**DIRECTIONS FOR THIS TASK:**
Output only the lines of the entries that follow, starting at the one with "R8: 1.2k (EN_N, VCC) -> 100k (EN_N, VCC)" and running down to the one with "BT1: 4.5V (plus", both included and unchanged.

**Data entries:**
——
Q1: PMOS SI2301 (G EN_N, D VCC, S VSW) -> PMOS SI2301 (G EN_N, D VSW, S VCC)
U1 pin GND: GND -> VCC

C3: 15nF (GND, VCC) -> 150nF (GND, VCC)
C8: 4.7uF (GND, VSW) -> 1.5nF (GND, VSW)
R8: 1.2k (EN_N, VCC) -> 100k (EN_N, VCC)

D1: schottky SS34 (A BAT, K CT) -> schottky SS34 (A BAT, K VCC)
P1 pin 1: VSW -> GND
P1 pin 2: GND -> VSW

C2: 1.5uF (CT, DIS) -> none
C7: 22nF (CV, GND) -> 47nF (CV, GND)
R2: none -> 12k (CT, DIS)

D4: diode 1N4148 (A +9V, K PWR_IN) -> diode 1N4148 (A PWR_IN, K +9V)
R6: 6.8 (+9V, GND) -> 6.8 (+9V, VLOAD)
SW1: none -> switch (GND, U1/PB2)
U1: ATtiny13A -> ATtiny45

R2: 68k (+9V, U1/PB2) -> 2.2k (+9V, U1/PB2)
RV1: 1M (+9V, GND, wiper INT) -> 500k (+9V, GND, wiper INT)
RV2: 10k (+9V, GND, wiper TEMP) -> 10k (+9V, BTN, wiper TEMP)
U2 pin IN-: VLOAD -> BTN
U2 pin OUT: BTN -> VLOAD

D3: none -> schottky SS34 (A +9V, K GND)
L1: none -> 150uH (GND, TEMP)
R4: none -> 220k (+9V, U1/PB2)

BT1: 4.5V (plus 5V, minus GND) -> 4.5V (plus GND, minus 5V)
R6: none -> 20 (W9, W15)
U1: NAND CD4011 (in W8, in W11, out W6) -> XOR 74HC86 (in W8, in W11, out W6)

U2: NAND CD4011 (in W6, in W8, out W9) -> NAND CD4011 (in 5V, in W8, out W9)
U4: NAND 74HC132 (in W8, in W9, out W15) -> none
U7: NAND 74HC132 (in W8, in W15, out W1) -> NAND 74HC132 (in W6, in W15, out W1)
——
**ANSWER BELOW:**
R8: 1.2k (EN_N, VCC) -> 100k (EN_N, VCC)

D1: schottky SS34 (A BAT, K CT) -> schottky SS34 (A BAT, K VCC)
P1 pin 1: VSW -> GND
P1 pin 2: GND -> VSW

C2: 1.5uF (CT, DIS) -> none
C7: 22nF (CV, GND) -> 47nF (CV, GND)
R2: none -> 12k (CT, DIS)

D4: diode 1N4148 (A +9V, K PWR_IN) -> diode 1N4148 (A PWR_IN, K +9V)
R6: 6.8 (+9V, GND) -> 6.8 (+9V, VLOAD)
SW1: none -> switch (GND, U1/PB2)
U1: ATtiny13A -> ATtiny45

R2: 68k (+9V, U1/PB2) -> 2.2k (+9V, U1/PB2)
RV1: 1M (+9V, GND, wiper INT) -> 500k (+9V, GND, wiper INT)
RV2: 10k (+9V, GND, wiper TEMP) -> 10k (+9V, BTN, wiper TEMP)
U2 pin IN-: VLOAD -> BTN
U2 pin OUT: BTN -> VLOAD

D3: none -> schottky SS34 (A +9V, K GND)
L1: none -> 150uH (GND, TEMP)
R4: none -> 220k (+9V, U1/PB2)

BT1: 4.5V (plus 5V, minus GND) -> 4.5V (plus GND, minus 5V)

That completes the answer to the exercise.